→ TASK DIRECTIONS:
Copy out exactly, and only, the lines from the one containing "none -> tan brick A5:B6 level 2" through the end of the entries. No pictures.

INFORMATION SHOWN section start

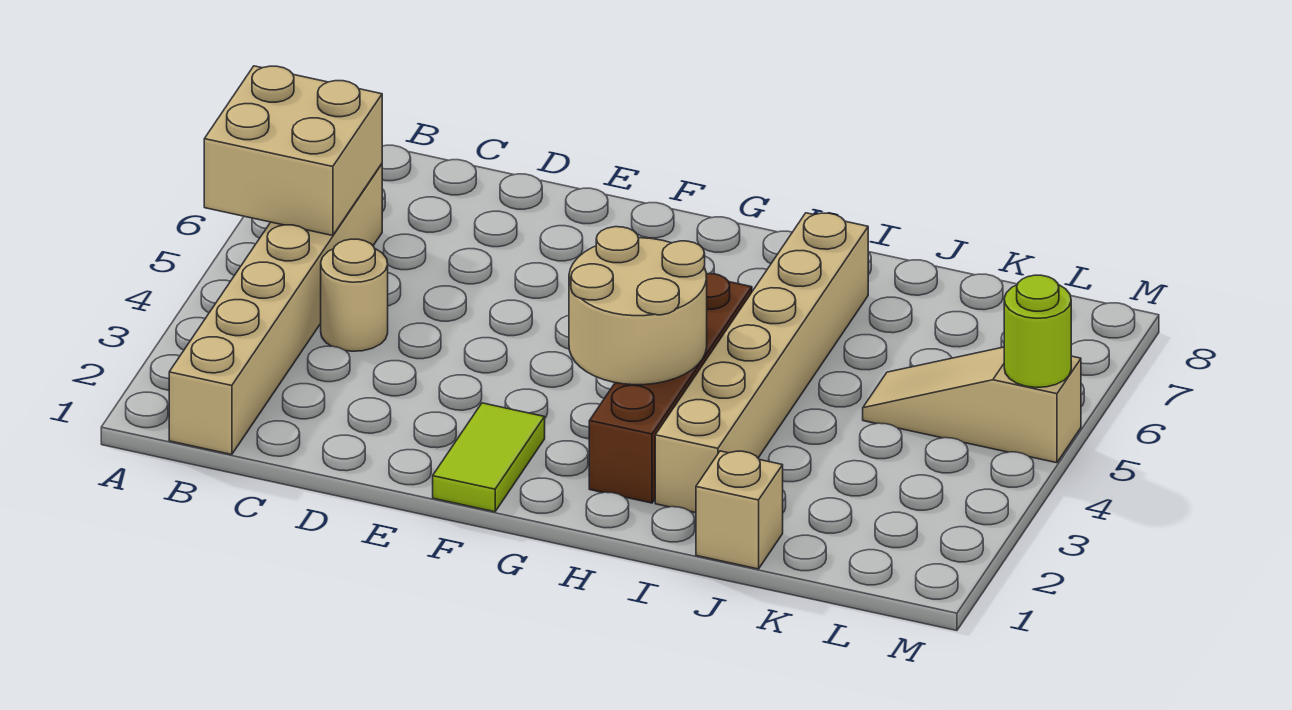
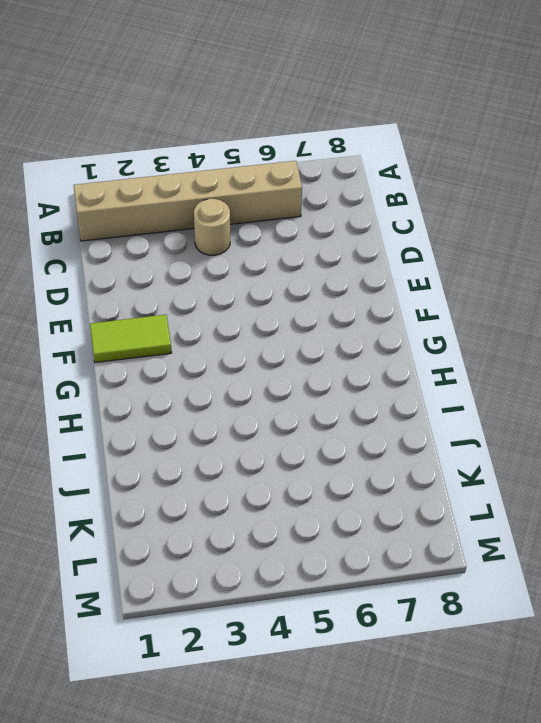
none -> brown brick H2:H5 level 1
none -> tan brick I2:I7 level 1

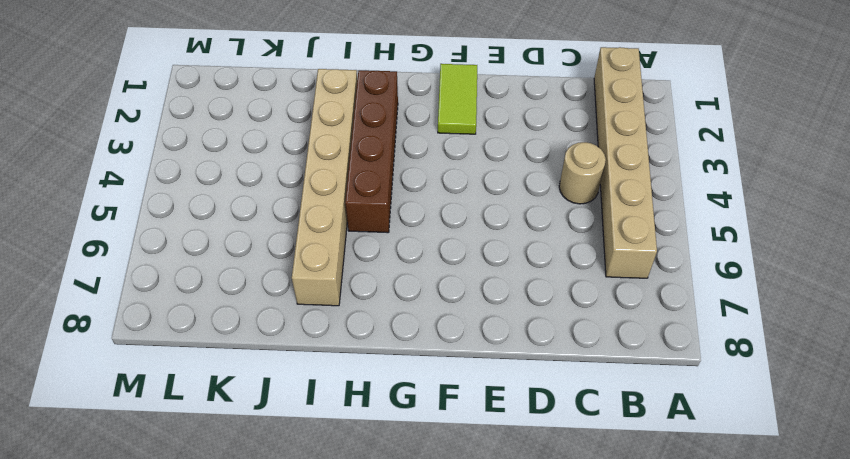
none -> tan brick J1 level 1
none -> tan slope K5:M5 level 1 top M

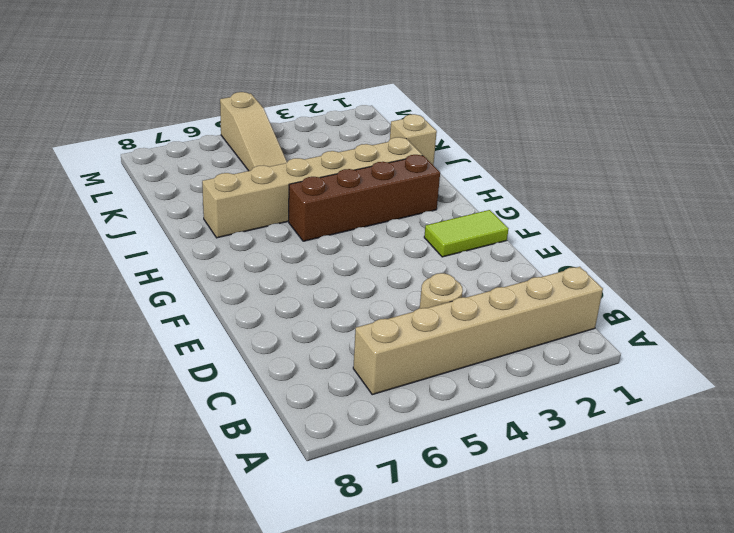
none -> tan brick A5:B6 level 2
none -> tan round brick G3:H4 level 2

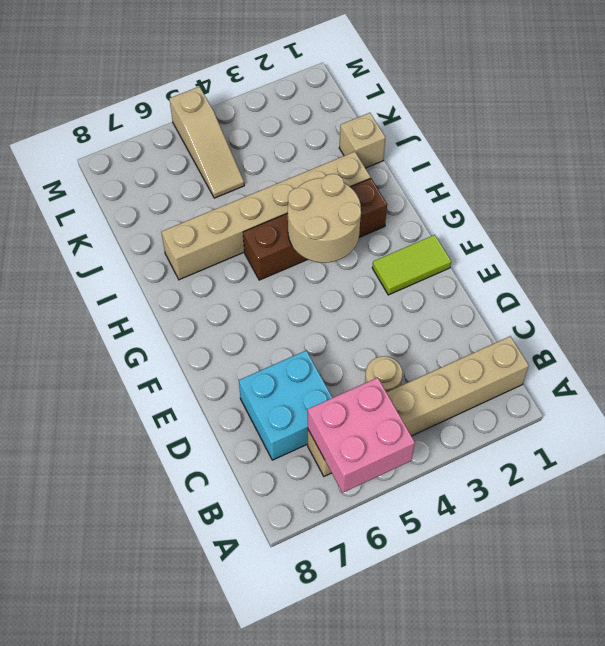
pink brick A5:B6 level 2 -> tan brick A5:B6 level 2
cyan brick C6:D7 level 1 -> none
none -> lime round brick M5 level 2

INFORMATION SHOWN section end

→ RESULT OF THE TASK:
none -> tan brick A5:B6 level 2
none -> tan round brick G3:H4 level 2

pink brick A5:B6 level 2 -> tan brick A5:B6 level 2
cyan brick C6:D7 level 1 -> none
none -> lime round brick M5 level 2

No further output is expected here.